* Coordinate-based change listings

* * * *

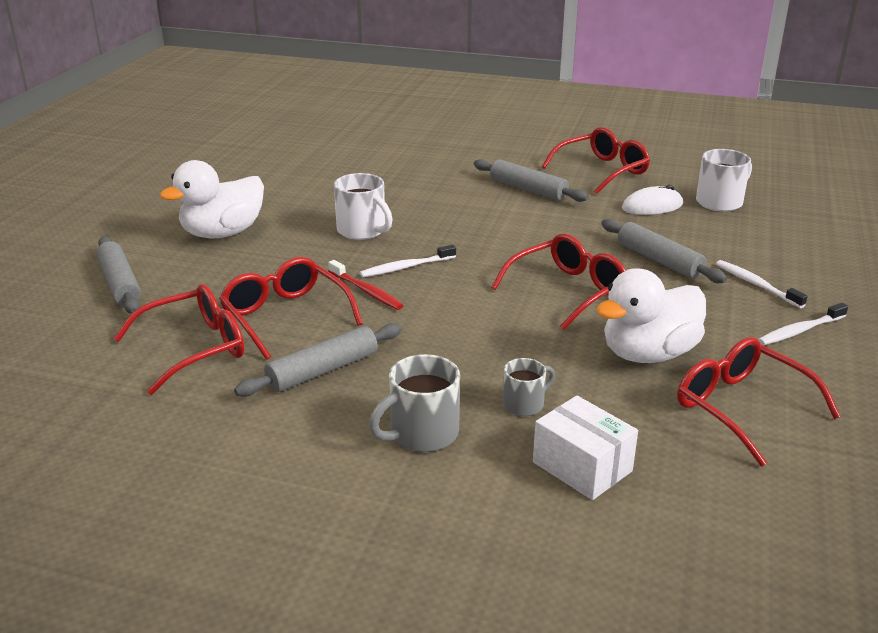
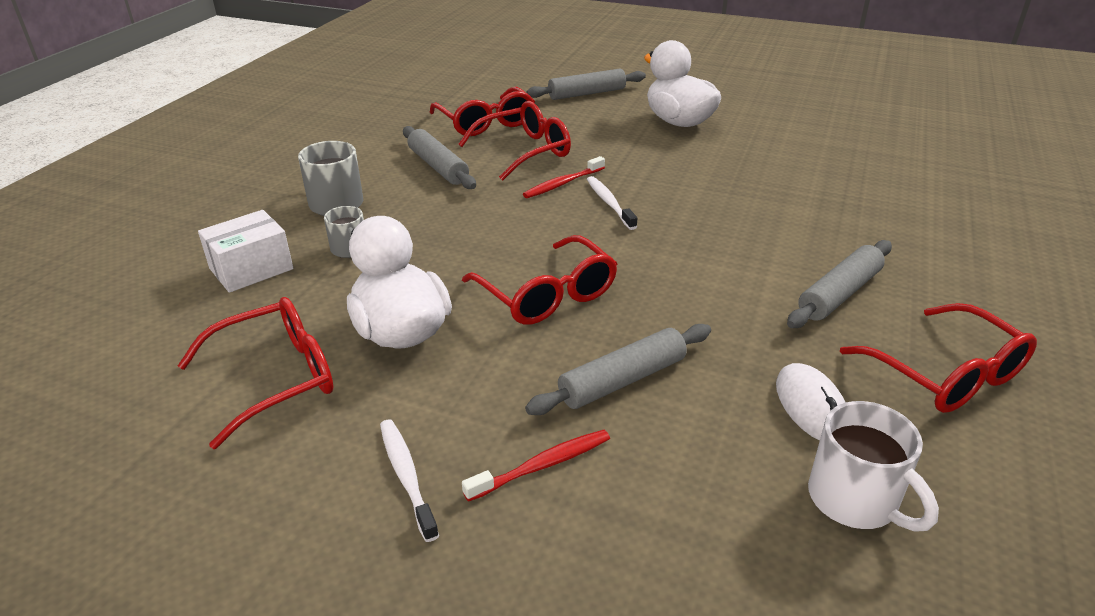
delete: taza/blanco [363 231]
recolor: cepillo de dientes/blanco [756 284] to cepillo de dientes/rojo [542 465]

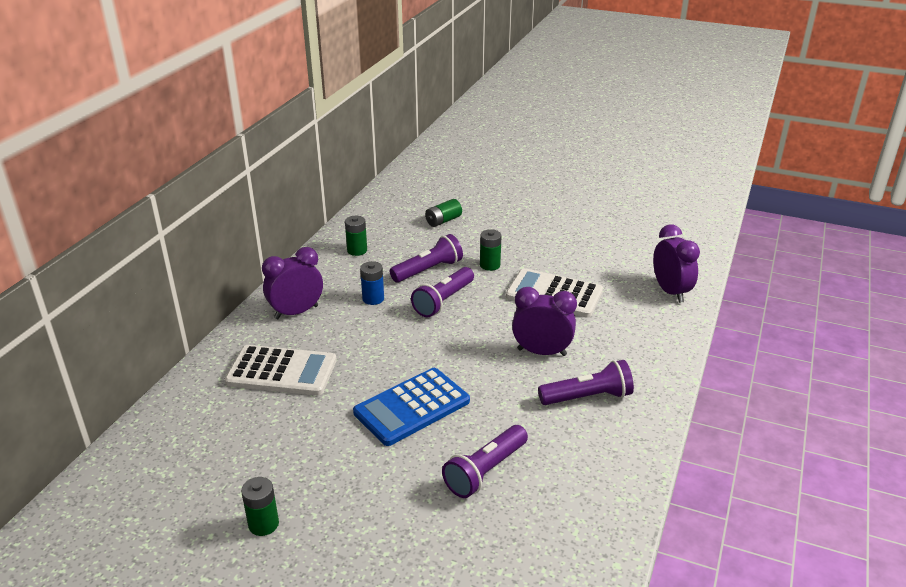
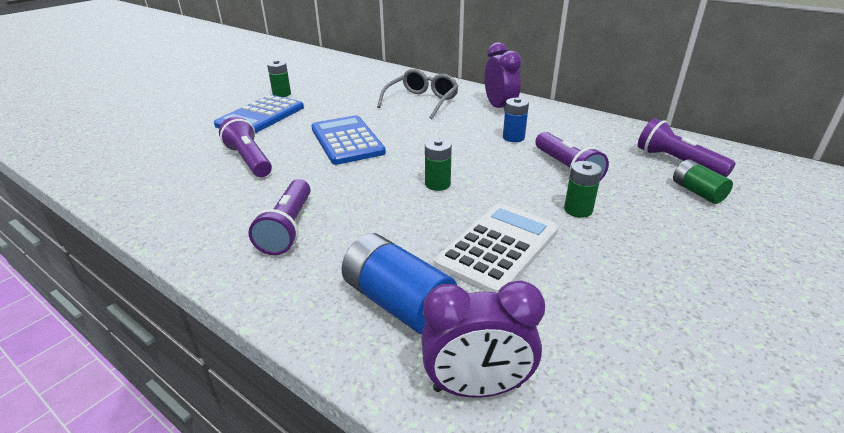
delete: despertador/morado [541 352]
insert: calculadora/azul [261 116]; pila/azul [398 302]
move: pila/verde [357 250] to [437 184]; lámpara de mano/morado [443 301] to [677 162]
replace: calculadora/blanco [282 371] to gafas/gris [422 101]

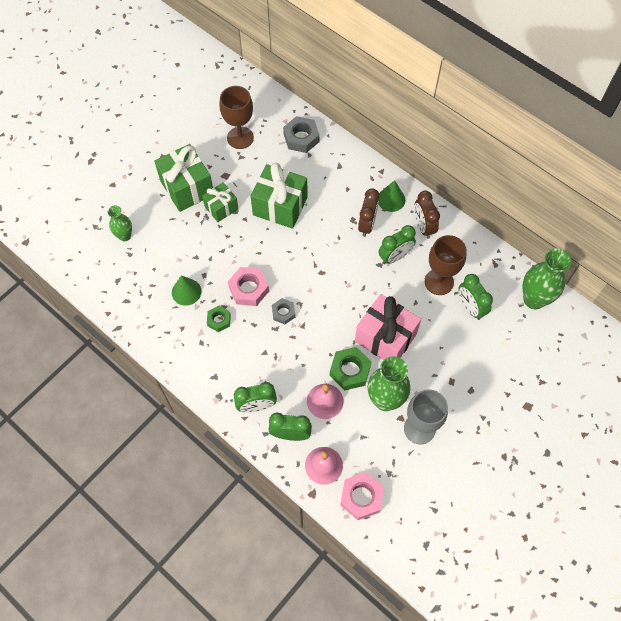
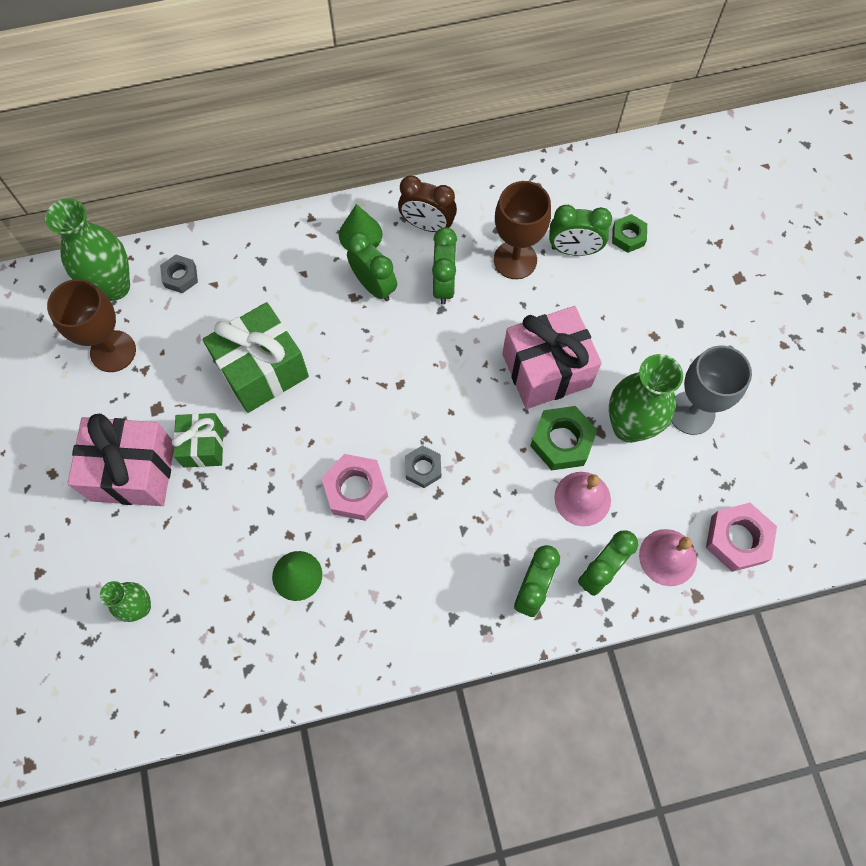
move: florero/verde [534 299] to [114 286]; tuerca/verde [219 320] to [628 236]
recolor: regalo/verde [187 188] to regalo/rosa [133 471]; despertador/marrón [367 225] to despertador/verde [374 286]
resize: tuerca/gris [301 138] = [180 276] x0.62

* * * *

* Exercise prompt
Write the records out again in full, exactly, and skip every picture.

* Exercise answer
delete: taza/blanco [363 231]
recolor: cepillo de dientes/blanco [756 284] to cepillo de dientes/rojo [542 465]

delete: despertador/morado [541 352]
insert: calculadora/azul [261 116]; pila/azul [398 302]
move: pila/verde [357 250] to [437 184]; lámpara de mano/morado [443 301] to [677 162]
replace: calculadora/blanco [282 371] to gafas/gris [422 101]

move: florero/verde [534 299] to [114 286]; tuerca/verde [219 320] to [628 236]
recolor: regalo/verde [187 188] to regalo/rosa [133 471]; despertador/marrón [367 225] to despertador/verde [374 286]
resize: tuerca/gris [301 138] = [180 276] x0.62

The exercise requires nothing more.